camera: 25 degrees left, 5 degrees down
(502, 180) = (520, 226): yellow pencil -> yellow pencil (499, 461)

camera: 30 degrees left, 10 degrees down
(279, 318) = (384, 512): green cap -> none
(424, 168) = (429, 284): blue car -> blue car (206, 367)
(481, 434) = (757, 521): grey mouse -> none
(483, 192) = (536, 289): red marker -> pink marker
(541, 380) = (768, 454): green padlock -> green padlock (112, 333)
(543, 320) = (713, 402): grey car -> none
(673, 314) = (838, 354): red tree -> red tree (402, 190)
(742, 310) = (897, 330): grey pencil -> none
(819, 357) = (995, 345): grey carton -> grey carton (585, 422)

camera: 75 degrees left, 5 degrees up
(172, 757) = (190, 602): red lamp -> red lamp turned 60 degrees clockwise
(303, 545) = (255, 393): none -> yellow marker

######

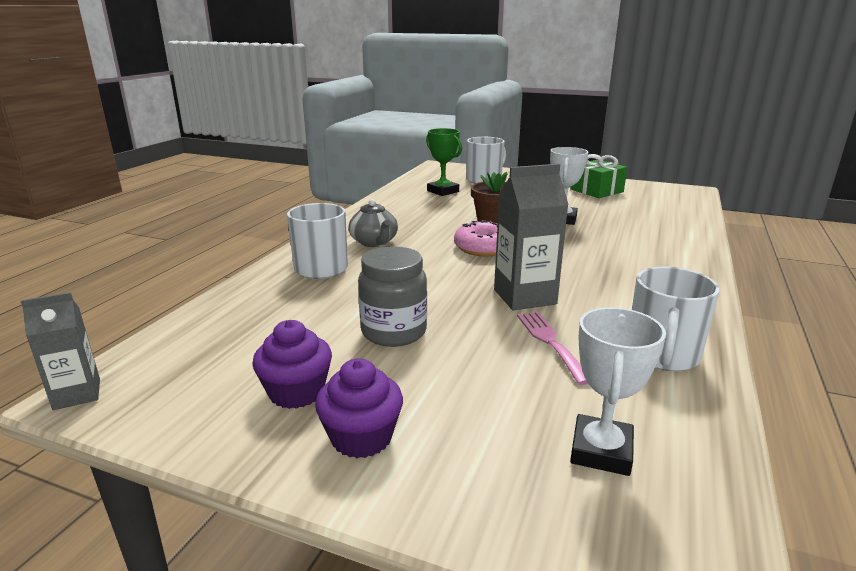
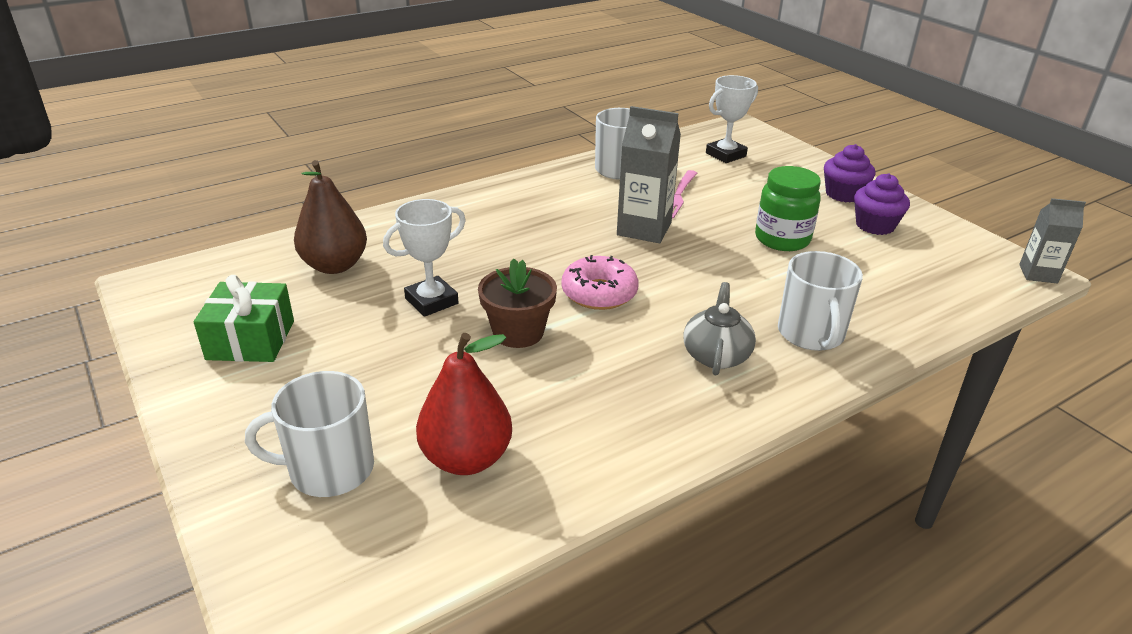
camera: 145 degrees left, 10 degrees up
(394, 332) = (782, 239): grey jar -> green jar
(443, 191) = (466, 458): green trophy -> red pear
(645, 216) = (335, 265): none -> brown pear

######

What the exercise asks:
Everything from the line with "camera: 30 degrees left, 10 degrees down" through the line with "(303, 545) = (255, 393): none" should be written out exactly as it appears above, end lines included, and nothing outside that range.

Reply to the exercise:
camera: 30 degrees left, 10 degrees down
(279, 318) = (384, 512): green cap -> none
(424, 168) = (429, 284): blue car -> blue car (206, 367)
(481, 434) = (757, 521): grey mouse -> none
(483, 192) = (536, 289): red marker -> pink marker
(541, 380) = (768, 454): green padlock -> green padlock (112, 333)
(543, 320) = (713, 402): grey car -> none
(673, 314) = (838, 354): red tree -> red tree (402, 190)
(742, 310) = (897, 330): grey pencil -> none
(819, 357) = (995, 345): grey carton -> grey carton (585, 422)

camera: 75 degrees left, 5 degrees up
(172, 757) = (190, 602): red lamp -> red lamp turned 60 degrees clockwise
(303, 545) = (255, 393): none -> yellow marker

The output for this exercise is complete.